◆ **Do this**
Count the lines in the records below that contain the string "kern", with case counting. Give only the number.

Collected data entries
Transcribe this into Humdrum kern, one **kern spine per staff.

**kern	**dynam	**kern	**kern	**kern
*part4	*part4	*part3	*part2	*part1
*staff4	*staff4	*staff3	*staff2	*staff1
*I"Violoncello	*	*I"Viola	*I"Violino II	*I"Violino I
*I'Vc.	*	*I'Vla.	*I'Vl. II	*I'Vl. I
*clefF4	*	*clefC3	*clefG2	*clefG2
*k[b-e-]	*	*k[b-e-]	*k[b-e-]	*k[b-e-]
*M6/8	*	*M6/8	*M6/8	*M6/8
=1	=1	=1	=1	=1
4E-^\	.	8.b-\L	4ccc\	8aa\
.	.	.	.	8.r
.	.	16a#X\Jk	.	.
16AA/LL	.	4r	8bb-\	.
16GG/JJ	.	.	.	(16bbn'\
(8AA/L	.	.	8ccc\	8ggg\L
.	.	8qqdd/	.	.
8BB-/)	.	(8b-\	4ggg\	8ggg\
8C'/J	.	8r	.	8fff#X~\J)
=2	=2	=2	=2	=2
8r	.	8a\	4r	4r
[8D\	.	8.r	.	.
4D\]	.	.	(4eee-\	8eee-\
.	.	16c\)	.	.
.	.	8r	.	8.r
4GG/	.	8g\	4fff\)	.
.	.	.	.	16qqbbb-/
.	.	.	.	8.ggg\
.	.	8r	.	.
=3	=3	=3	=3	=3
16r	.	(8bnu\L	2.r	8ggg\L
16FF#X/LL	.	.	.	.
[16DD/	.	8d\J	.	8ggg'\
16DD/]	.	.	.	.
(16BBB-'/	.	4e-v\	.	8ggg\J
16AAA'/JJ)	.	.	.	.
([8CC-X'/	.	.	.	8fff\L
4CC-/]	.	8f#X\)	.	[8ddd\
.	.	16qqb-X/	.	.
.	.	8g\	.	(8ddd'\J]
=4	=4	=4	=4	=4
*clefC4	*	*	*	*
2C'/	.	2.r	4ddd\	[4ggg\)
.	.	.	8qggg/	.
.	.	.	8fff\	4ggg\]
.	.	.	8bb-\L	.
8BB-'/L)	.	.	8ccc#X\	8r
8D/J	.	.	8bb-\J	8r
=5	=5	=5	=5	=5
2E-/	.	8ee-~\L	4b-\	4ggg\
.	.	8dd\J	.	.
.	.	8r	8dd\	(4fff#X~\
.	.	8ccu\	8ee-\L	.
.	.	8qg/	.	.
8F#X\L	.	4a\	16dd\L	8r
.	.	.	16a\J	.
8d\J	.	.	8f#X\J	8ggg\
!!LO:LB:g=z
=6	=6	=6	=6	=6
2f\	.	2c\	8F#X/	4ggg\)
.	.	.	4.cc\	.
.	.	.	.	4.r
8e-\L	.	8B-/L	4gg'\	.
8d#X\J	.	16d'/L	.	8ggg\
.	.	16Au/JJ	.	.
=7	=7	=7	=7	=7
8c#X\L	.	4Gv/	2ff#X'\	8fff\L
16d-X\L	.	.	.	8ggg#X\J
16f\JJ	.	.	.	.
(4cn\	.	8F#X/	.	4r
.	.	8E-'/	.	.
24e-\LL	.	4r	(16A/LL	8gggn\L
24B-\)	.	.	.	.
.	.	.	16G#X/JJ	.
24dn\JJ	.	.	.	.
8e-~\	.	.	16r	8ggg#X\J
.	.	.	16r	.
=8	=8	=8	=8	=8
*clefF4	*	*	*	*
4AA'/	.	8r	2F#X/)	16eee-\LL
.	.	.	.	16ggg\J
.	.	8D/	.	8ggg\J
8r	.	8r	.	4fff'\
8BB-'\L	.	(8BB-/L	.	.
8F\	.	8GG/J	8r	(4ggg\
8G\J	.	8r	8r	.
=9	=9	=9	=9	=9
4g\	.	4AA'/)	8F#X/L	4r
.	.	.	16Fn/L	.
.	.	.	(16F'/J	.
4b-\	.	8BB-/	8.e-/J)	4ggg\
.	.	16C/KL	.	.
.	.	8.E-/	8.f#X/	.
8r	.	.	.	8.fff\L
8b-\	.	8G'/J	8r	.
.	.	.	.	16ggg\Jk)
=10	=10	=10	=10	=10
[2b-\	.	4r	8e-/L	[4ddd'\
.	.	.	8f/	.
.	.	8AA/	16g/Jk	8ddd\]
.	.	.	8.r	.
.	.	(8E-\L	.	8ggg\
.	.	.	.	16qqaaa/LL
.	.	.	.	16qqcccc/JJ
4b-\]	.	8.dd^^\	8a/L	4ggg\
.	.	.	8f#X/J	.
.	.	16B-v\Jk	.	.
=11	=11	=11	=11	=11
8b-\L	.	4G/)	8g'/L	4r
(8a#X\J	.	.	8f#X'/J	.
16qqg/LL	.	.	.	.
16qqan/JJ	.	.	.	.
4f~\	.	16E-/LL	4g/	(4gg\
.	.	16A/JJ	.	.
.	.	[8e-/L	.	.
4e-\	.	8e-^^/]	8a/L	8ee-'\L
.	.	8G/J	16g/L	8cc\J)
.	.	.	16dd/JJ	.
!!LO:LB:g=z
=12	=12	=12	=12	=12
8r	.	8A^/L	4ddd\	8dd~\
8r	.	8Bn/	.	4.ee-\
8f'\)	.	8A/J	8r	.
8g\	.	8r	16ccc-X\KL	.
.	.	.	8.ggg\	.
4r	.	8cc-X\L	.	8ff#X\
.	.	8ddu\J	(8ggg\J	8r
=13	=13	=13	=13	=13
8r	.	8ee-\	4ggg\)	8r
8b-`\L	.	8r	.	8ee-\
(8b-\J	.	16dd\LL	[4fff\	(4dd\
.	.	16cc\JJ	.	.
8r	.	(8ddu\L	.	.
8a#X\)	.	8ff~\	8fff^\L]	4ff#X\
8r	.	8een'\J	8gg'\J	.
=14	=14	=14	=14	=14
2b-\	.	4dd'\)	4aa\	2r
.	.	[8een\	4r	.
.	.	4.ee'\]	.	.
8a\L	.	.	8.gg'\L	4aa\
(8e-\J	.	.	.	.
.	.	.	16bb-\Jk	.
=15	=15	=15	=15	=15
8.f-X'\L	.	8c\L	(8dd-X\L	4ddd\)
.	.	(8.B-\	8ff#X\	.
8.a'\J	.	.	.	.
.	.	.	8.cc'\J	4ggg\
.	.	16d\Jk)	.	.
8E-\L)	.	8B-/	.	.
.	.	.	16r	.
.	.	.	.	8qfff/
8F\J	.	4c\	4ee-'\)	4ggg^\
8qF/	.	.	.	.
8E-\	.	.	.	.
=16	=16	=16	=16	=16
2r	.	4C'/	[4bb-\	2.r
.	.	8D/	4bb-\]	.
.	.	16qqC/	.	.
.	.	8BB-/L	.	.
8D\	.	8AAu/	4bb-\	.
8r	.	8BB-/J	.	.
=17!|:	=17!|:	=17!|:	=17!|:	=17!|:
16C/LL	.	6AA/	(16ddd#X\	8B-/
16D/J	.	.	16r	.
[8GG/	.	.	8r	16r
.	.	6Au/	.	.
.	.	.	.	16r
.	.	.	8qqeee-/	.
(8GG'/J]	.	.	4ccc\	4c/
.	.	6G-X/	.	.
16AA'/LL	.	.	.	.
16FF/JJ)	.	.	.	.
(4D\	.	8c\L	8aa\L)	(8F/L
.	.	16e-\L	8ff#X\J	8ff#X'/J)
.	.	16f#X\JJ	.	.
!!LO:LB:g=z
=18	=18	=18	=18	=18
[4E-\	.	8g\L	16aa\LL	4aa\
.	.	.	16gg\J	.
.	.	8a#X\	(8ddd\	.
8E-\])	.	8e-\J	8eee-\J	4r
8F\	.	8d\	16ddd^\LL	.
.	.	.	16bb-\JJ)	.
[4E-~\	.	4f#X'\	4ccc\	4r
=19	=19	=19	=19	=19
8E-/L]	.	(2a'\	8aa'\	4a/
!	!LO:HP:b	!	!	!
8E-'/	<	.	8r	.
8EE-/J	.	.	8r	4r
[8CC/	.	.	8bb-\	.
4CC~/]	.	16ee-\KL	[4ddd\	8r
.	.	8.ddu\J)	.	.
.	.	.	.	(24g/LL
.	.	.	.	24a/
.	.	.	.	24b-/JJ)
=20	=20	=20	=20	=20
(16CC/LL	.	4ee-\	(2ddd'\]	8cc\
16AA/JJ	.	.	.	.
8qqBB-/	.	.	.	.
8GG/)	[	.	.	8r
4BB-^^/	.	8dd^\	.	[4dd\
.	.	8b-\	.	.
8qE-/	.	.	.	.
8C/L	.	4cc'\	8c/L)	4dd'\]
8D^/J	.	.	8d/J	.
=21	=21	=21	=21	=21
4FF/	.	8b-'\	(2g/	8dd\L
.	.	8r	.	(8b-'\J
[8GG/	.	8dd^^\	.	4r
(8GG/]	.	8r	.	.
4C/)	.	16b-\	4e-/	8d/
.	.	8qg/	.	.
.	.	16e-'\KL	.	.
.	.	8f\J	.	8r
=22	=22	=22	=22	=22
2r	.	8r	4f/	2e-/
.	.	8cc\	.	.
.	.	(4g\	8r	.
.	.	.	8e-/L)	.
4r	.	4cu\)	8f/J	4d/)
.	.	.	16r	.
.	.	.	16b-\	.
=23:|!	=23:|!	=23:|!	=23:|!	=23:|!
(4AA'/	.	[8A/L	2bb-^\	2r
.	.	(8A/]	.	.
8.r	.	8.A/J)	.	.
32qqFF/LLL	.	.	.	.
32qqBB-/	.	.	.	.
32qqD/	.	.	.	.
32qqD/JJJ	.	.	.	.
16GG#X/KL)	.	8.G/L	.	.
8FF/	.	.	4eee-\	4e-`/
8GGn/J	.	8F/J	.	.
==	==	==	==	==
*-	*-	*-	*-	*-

◆ **Solved problem**
2